▶ _Your assignment_
Each line from the one containing "(244, 232) = (418, 246): none -> brown hammer" to the end of the entries below must be restated exactly, and no other line should appear.

Stored entries
◇ ◇ ◇ ◇
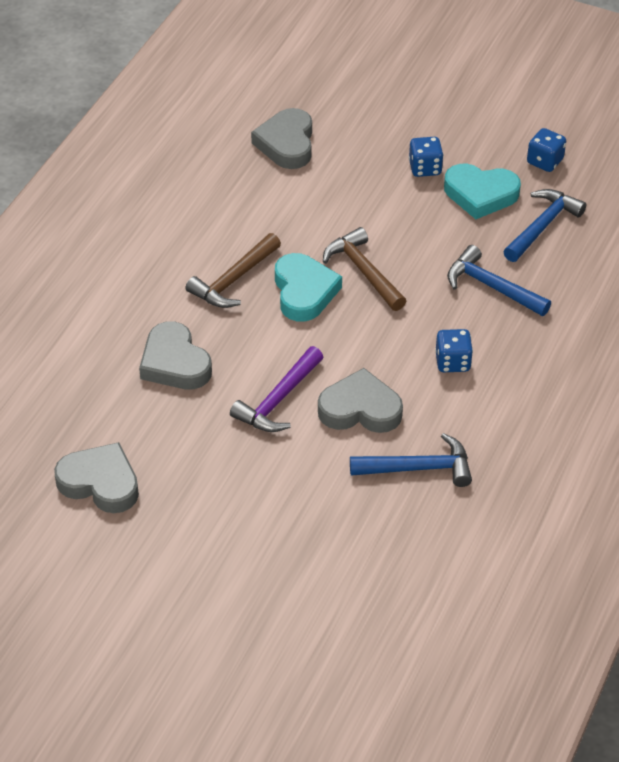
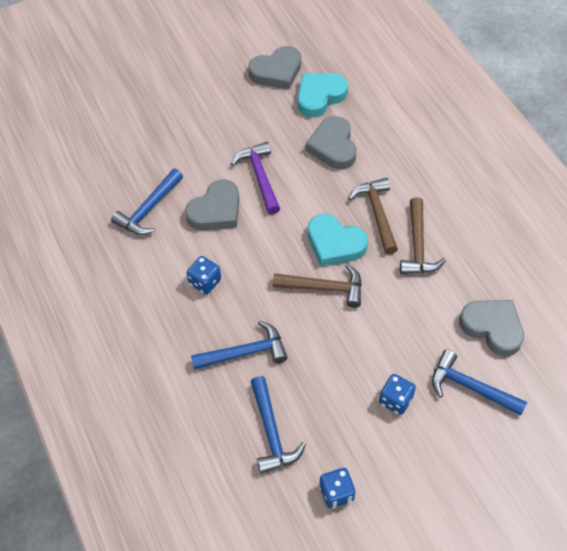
camera: 130 degrees right, 10 degrees up
(175, 363) = (333, 146): grey heart -> grey heart turned 105 degrees counterclockwise
(244, 232) = (418, 246): none -> brown hammer
(362, 131) = (470, 387): none -> blue hammer
(480, 194) = (338, 416): turquoise heart -> turquoise heart (319, 96)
◇ ◇ ◇ ◇
▶ _Completed task_
(244, 232) = (418, 246): none -> brown hammer
(362, 131) = (470, 387): none -> blue hammer
(480, 194) = (338, 416): turquoise heart -> turquoise heart (319, 96)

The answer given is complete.